Top of Data records

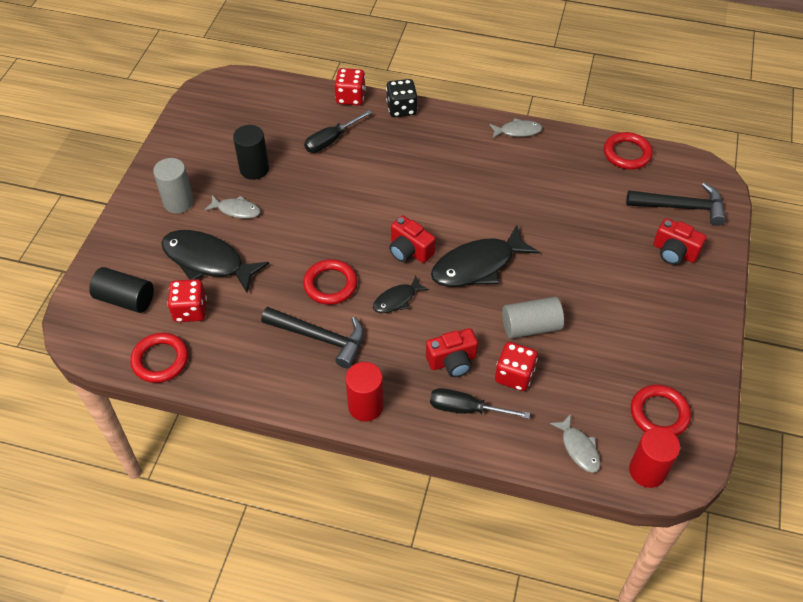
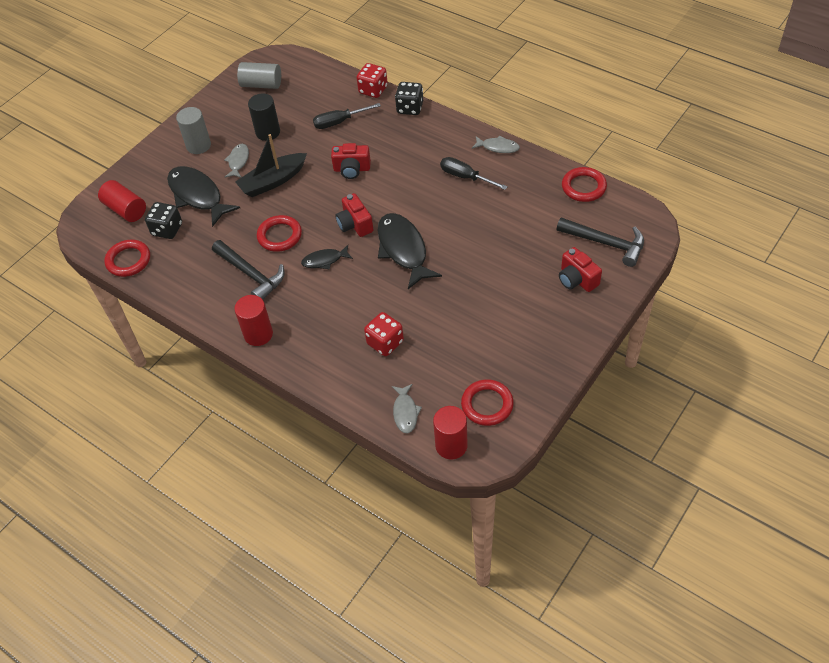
camera: 25 degrees right, 0 degrees up
(125, 299) = (126, 210): black cylinder -> red cylinder
(190, 310) = (167, 229): red dice -> black dice
(236, 210) = (238, 161): grey fish -> grey fish turned 120 degrees counterclockwise
(289, 224) = (273, 181): none -> black boat
(452, 361) = (342, 319): red camera -> red camera (352, 169)
(466, 409) = (333, 358): black screwdriver -> black screwdriver (465, 177)
(478, 265) = (403, 250): black fish -> black fish turned 75 degrees clockwise
(531, 326) = (419, 308): grey cylinder -> grey cylinder (261, 84)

Bottom of Data records

● **What to produce**
Locate all lines in the listing above with the word "black". Copy them.

● **Your response**
(125, 299) = (126, 210): black cylinder -> red cylinder
(190, 310) = (167, 229): red dice -> black dice
(289, 224) = (273, 181): none -> black boat
(466, 409) = (333, 358): black screwdriver -> black screwdriver (465, 177)
(478, 265) = (403, 250): black fish -> black fish turned 75 degrees clockwise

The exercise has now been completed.